WORK ORDER:
Scan the records beneath this line for the line holding "yellow banana [174,306,223,404]" and the line holding "white spoon [442,281,554,353]", then transcribe exactly those two and all lines between.

☆ ☆ ☆ ☆ ☆

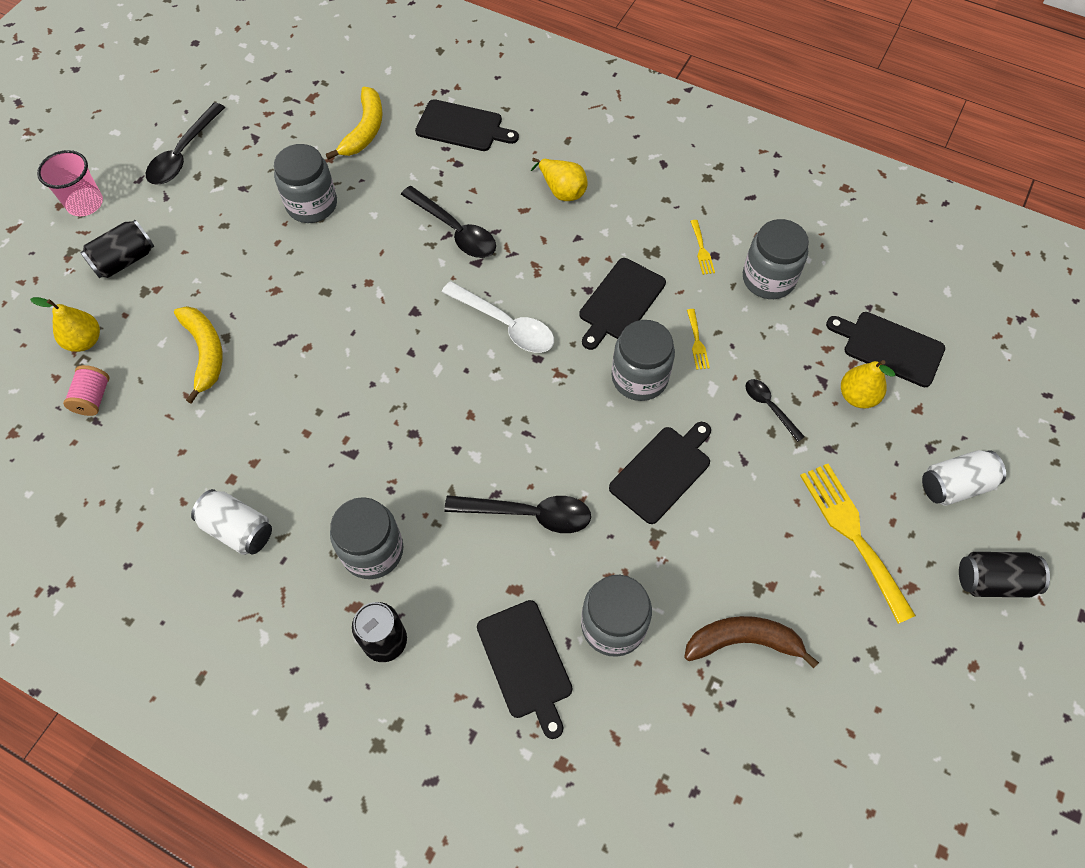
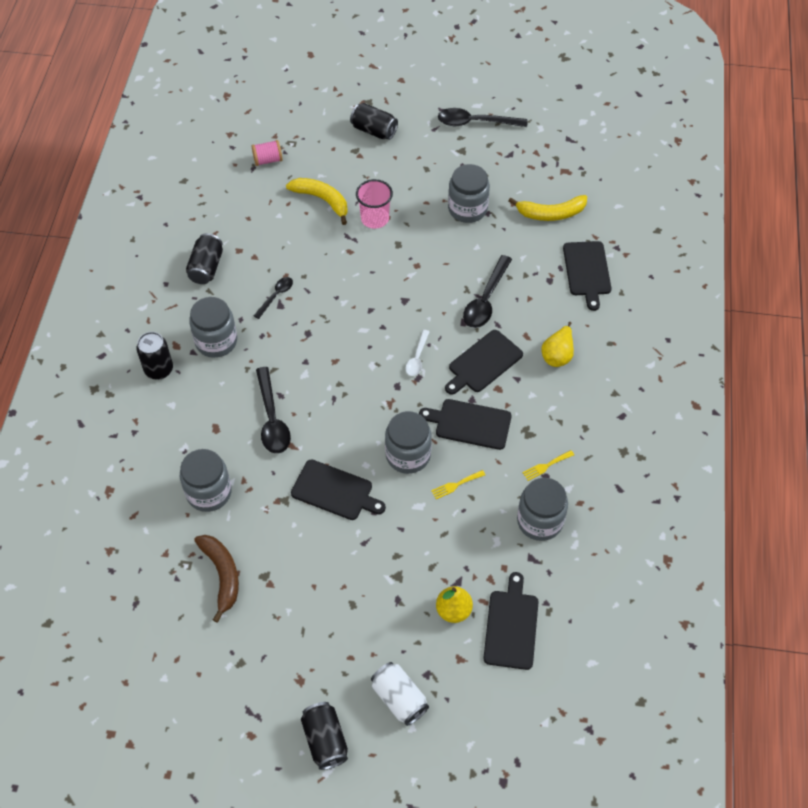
camera: 70 degrees right, 5 degrees down
yellow pear [30,297,100,352] -> none
pink cup [37,150,103,216] -> pink cup moved to [356,179,393,229]
yellow banana [174,306,223,404] -> yellow banana turned 105 degrees counterclockwise [286,178,348,225]
white can [191,489,272,555] -> black can [186,233,223,284]
white spoon [442,281,554,353] -> white spoon [406,330,430,376], size x0.57
black cutting board [477,600,573,739] -> black cutting board moved to [445,330,523,395]
black spoon [746,379,805,442] -> black spoon moved to [254,277,293,319]
yellow fork [800,464,916,624] -> none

☆ ☆ ☆ ☆ ☆

REPLY:
yellow banana [174,306,223,404] -> yellow banana turned 105 degrees counterclockwise [286,178,348,225]
white can [191,489,272,555] -> black can [186,233,223,284]
white spoon [442,281,554,353] -> white spoon [406,330,430,376], size x0.57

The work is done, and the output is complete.